# Task goal:
Could you please output all of the data exactly, without the images?

╭─ Information shown

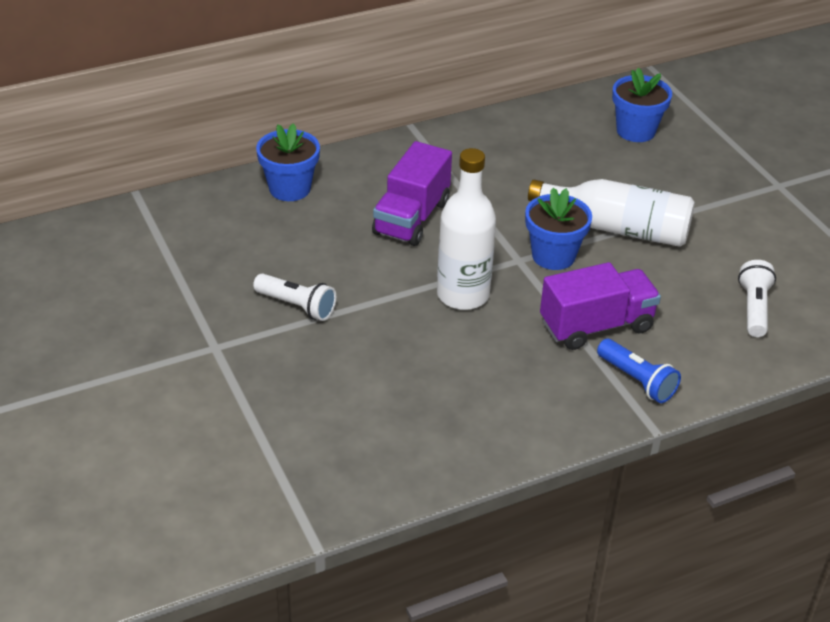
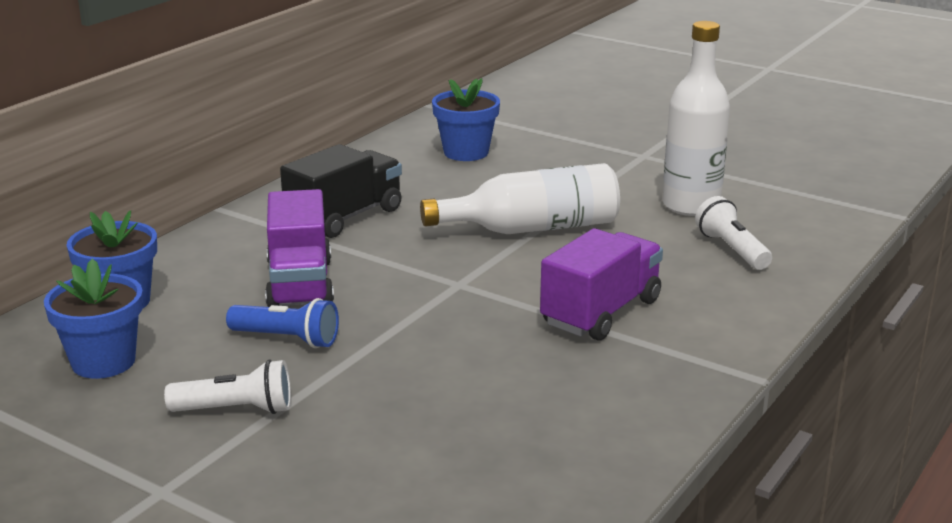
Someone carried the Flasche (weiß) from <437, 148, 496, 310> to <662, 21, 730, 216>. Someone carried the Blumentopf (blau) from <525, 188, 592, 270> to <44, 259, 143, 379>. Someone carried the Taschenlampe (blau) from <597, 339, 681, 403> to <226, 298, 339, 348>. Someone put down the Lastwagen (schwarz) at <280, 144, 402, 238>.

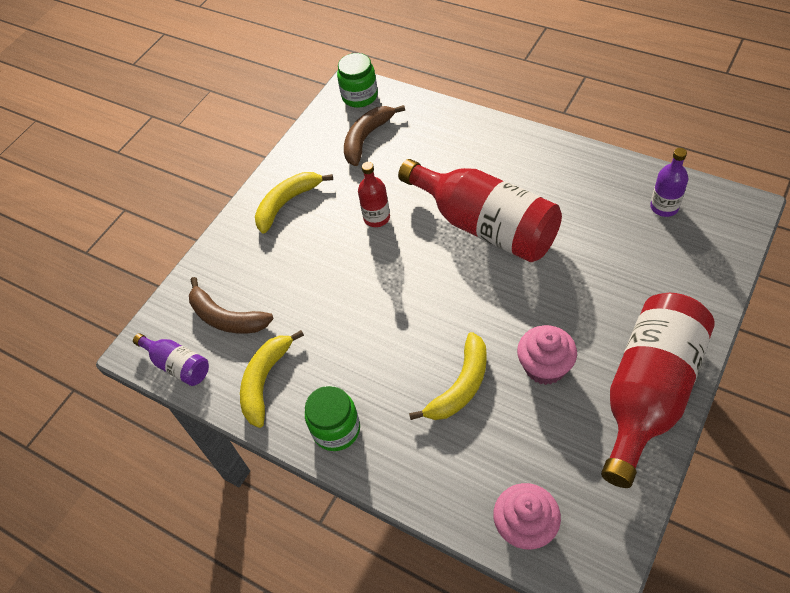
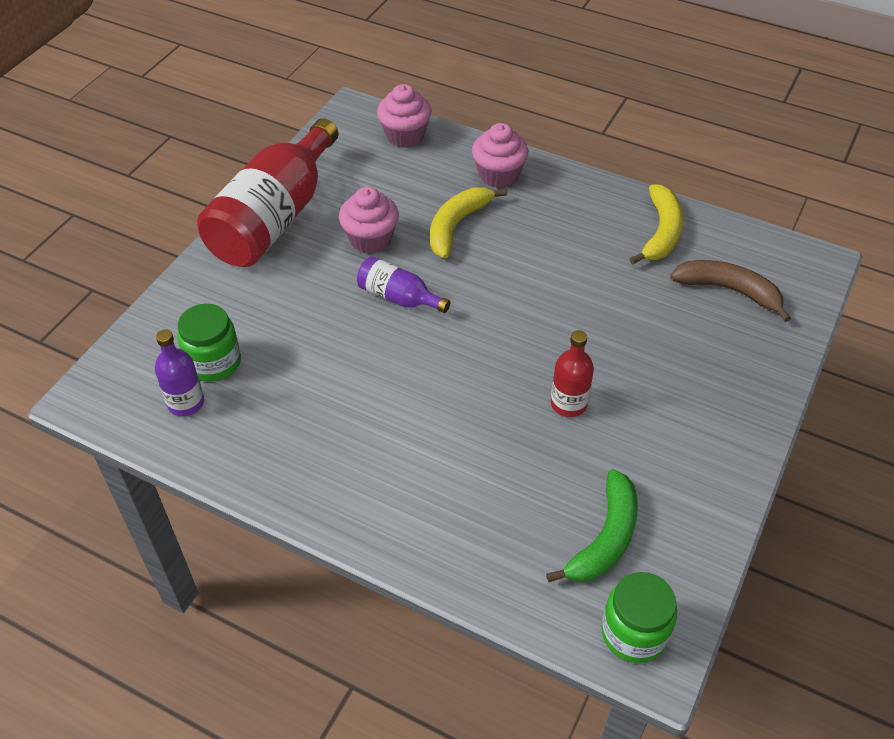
Someone carried the Flasche (lila) from <133, 333, 209, 386> to <357, 256, 450, 313>. Someone took away the Banane (gelb) at <255, 172, 333, 234>. Someone carried the Einmachglas (grün) from <305, 386, 360, 451> to <177, 304, 241, 382>. Someone repainted the Banane (braun) at <344, 105, 405, 166>, which became the Banane (grün) at <546, 469, 638, 582>. Someone took away the Flasche (rot) at <398, 159, 562, 262>. Someone put down the Muffin (rosa) at <472, 123, 528, 188>.

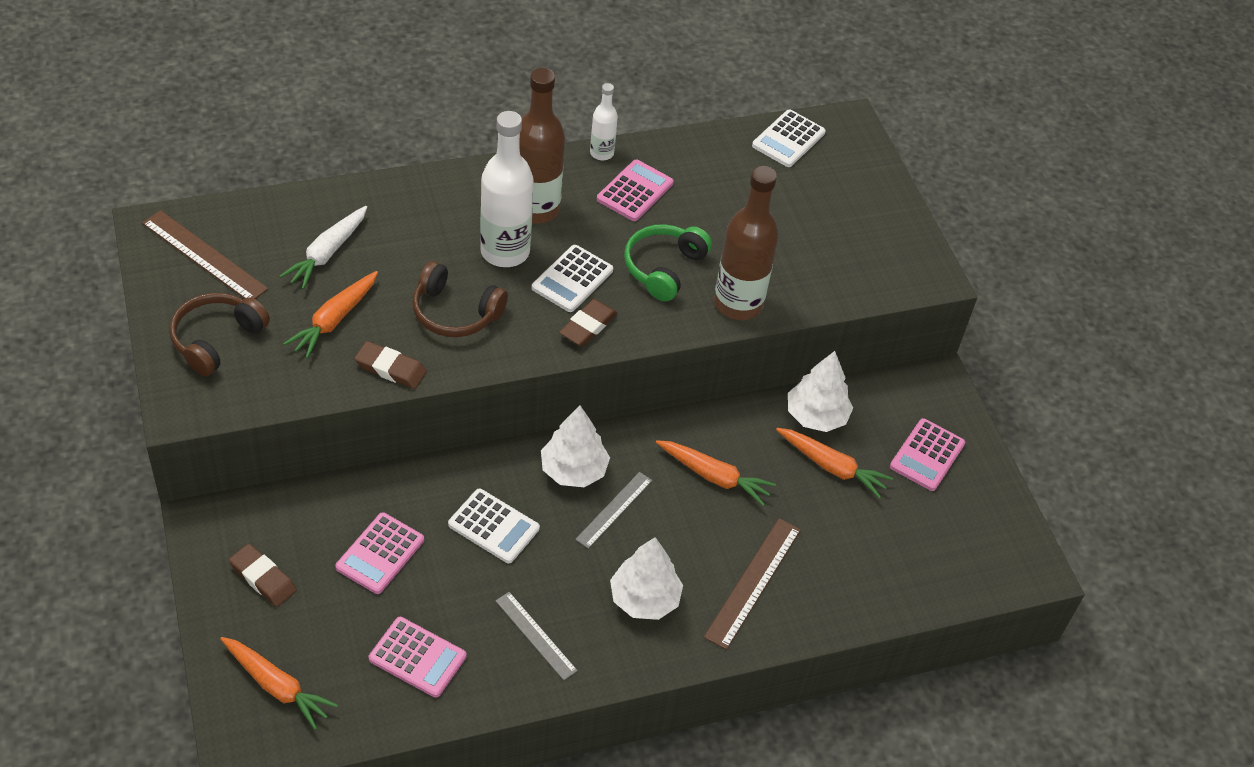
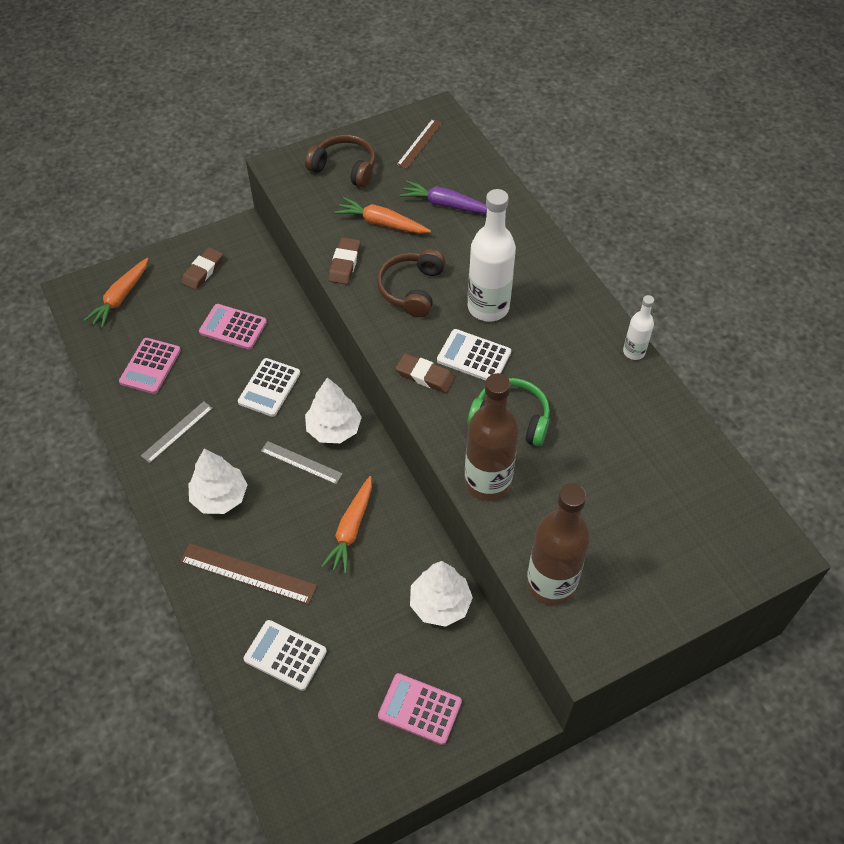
Someone scaled the Lineal (braun) at <142, 210, 268, 299> by 0.66. Someone repainted the Karotte (weiß) at <279, 206, 367, 289>, which became the Karotte (lila) at <400, 181, 487, 214>. Someone carried the Flasche (braun) from <520, 68, 565, 224> to <527, 483, 590, 605>. Someone took away the Taschenrechner (rosa) at <597, 160, 674, 221>. Someone carried the Taschenrechner (weiß) from <752, 109, 826, 167> to <244, 620, 327, 691>. Someone took away the Karotte (orange) at <776, 428, 893, 499>.

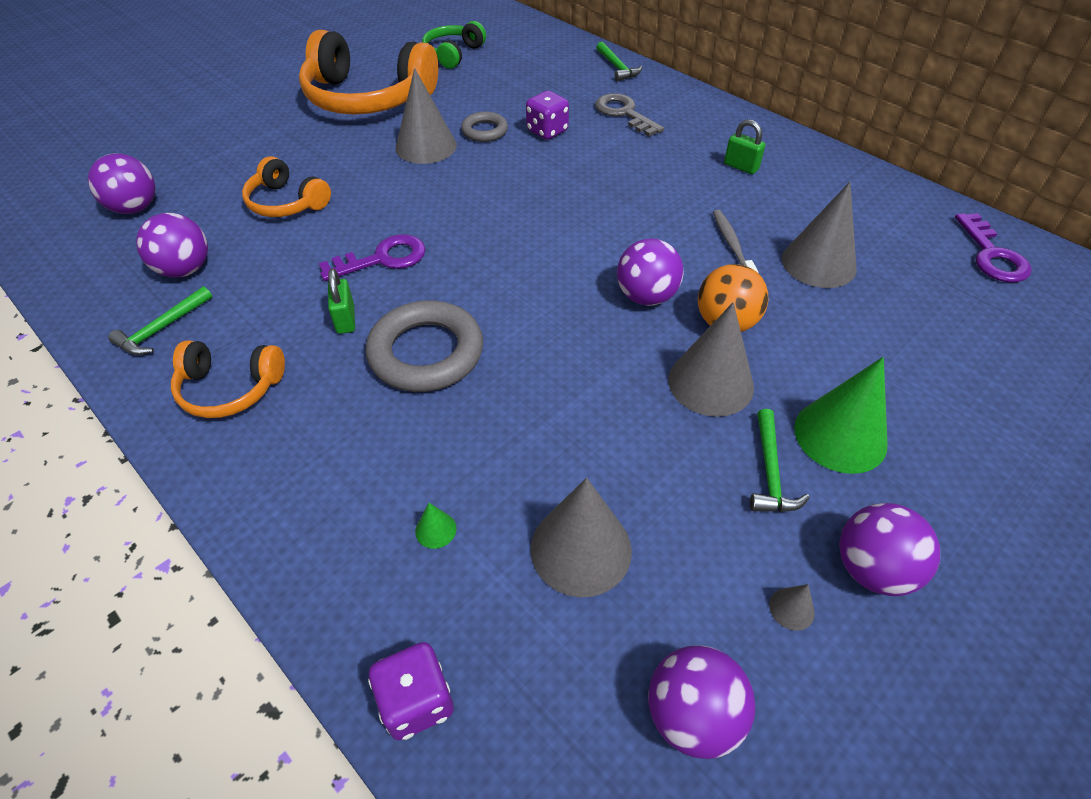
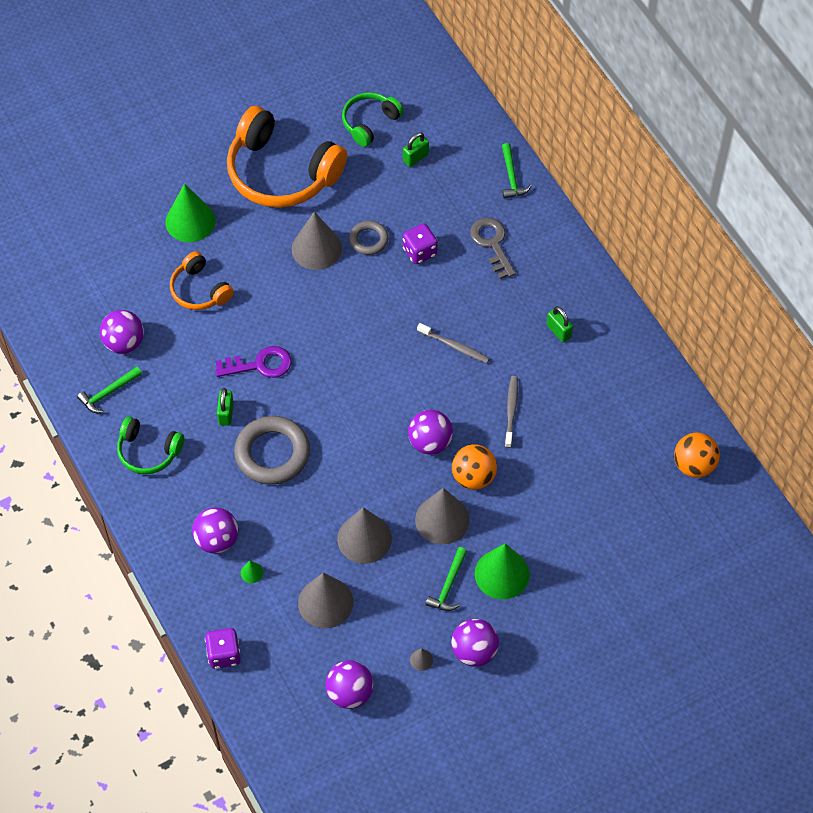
Someone carried the Ball (lila) from <88, 153, 155, 214> to <192, 507, 238, 554>. Someone repainted the Kopfhörer (orange) at <171, 340, 285, 418>, which became the Kopfhörer (grün) at <117, 416, 184, 474>. Someone carried the Kegel (grau) from <782, 182, 857, 288> to <337, 507, 392, 564>. Someone swapped the Schlüssel (lila) at <955, 213, 1032, 282> for the Ball (orange) at <674, 432, 720, 478>. Someone put down the Kegel (grün) at <165, 184, 216, 242>. Someone put down the Vorhängeschloss (grün) at <403, 132, 429, 167>. Someone put down the Zahnbürste (grau) at <417, 323, 490, 363>.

╰─

# Result of this task:
Someone carried the Flasche (weiß) from <437, 148, 496, 310> to <662, 21, 730, 216>. Someone carried the Blumentopf (blau) from <525, 188, 592, 270> to <44, 259, 143, 379>. Someone carried the Taschenlampe (blau) from <597, 339, 681, 403> to <226, 298, 339, 348>. Someone put down the Lastwagen (schwarz) at <280, 144, 402, 238>.

Someone carried the Flasche (lila) from <133, 333, 209, 386> to <357, 256, 450, 313>. Someone took away the Banane (gelb) at <255, 172, 333, 234>. Someone carried the Einmachglas (grün) from <305, 386, 360, 451> to <177, 304, 241, 382>. Someone repainted the Banane (braun) at <344, 105, 405, 166>, which became the Banane (grün) at <546, 469, 638, 582>. Someone took away the Flasche (rot) at <398, 159, 562, 262>. Someone put down the Muffin (rosa) at <472, 123, 528, 188>.

Someone scaled the Lineal (braun) at <142, 210, 268, 299> by 0.66. Someone repainted the Karotte (weiß) at <279, 206, 367, 289>, which became the Karotte (lila) at <400, 181, 487, 214>. Someone carried the Flasche (braun) from <520, 68, 565, 224> to <527, 483, 590, 605>. Someone took away the Taschenrechner (rosa) at <597, 160, 674, 221>. Someone carried the Taschenrechner (weiß) from <752, 109, 826, 167> to <244, 620, 327, 691>. Someone took away the Karotte (orange) at <776, 428, 893, 499>.

Someone carried the Ball (lila) from <88, 153, 155, 214> to <192, 507, 238, 554>. Someone repainted the Kopfhörer (orange) at <171, 340, 285, 418>, which became the Kopfhörer (grün) at <117, 416, 184, 474>. Someone carried the Kegel (grau) from <782, 182, 857, 288> to <337, 507, 392, 564>. Someone swapped the Schlüssel (lila) at <955, 213, 1032, 282> for the Ball (orange) at <674, 432, 720, 478>. Someone put down the Kegel (grün) at <165, 184, 216, 242>. Someone put down the Vorhängeschloss (grün) at <403, 132, 429, 167>. Someone put down the Zahnbürste (grau) at <417, 323, 490, 363>.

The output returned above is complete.